BEGIN

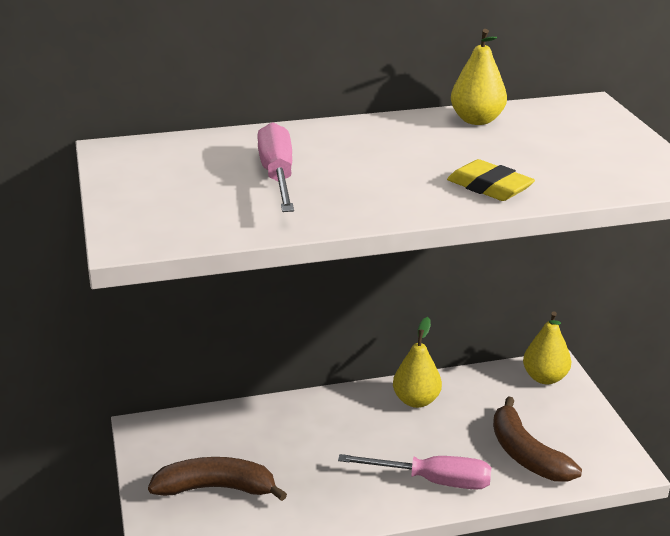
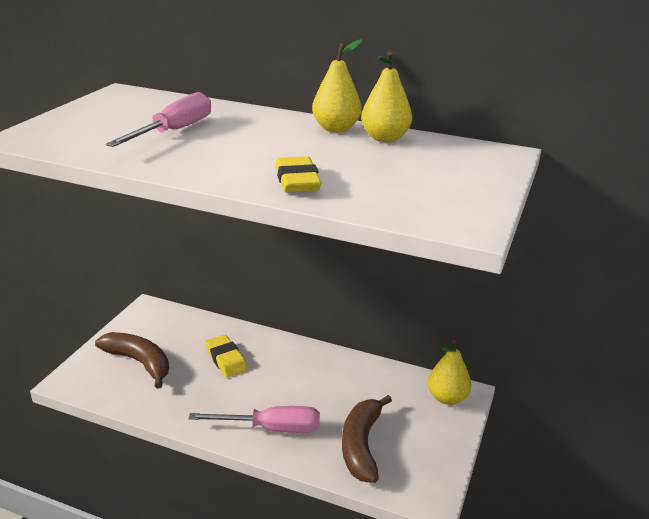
camera: 35 degrees right, 0 degrees up
pink screwdriver [338,454,491,490] -> pink screwdriver turned 45 degrees counterclockwise [189,406,320,433]
yellow pear [393,317,442,408] -> yellow pear moved to [312,39,362,132]
none -> yellow eraser [205,335,248,378]

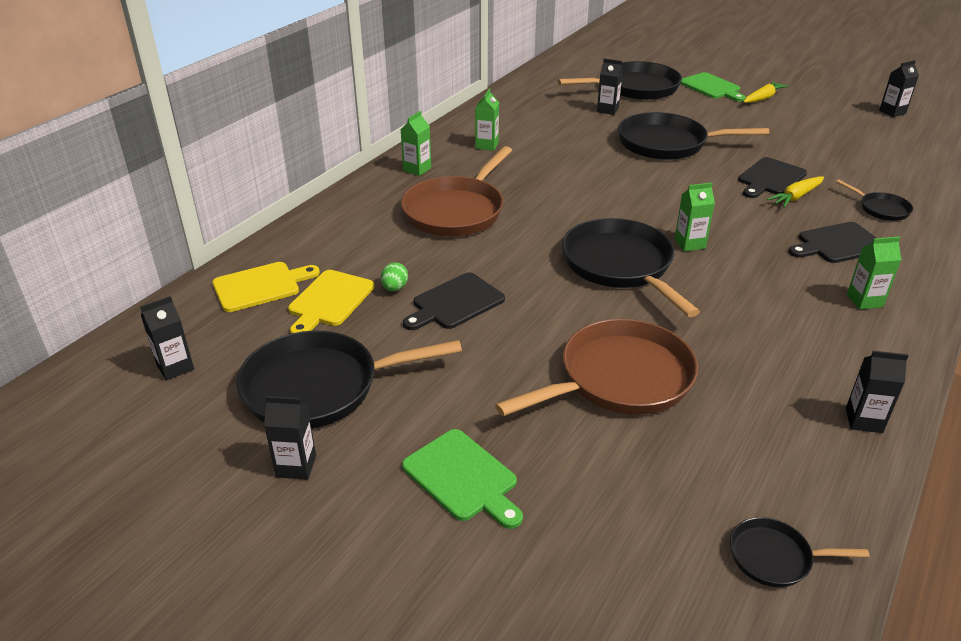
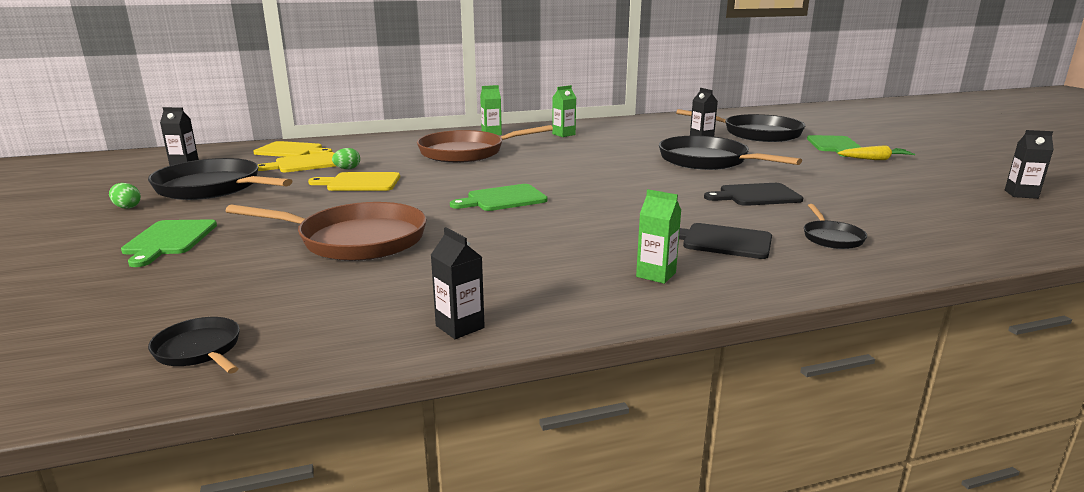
camera: 40 degrees right, 15 degrees down
black carton [264,396,316,480] -> green egg [109,183,141,209]
black cutting board [403,272,505,330] -> yellow cutting board [308,172,400,191]
black pan [562,218,700,317] -> green cutting board [450,184,548,211]
green carton [674,183,715,251] -> none
yellow carrot [767,177,824,208] -> none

END

Set the entire listing down again, exact in every line, without any pictures.

_Solution to this problem_:
camera: 35 degrees right, 0 degrees up
pink screwdriver [338,454,491,490] -> pink screwdriver turned 45 degrees counterclockwise [189,406,320,433]
yellow pear [393,317,442,408] -> yellow pear moved to [312,39,362,132]
none -> yellow eraser [205,335,248,378]

camera: 40 degrees right, 15 degrees down
black carton [264,396,316,480] -> green egg [109,183,141,209]
black cutting board [403,272,505,330] -> yellow cutting board [308,172,400,191]
black pan [562,218,700,317] -> green cutting board [450,184,548,211]
green carton [674,183,715,251] -> none
yellow carrot [767,177,824,208] -> none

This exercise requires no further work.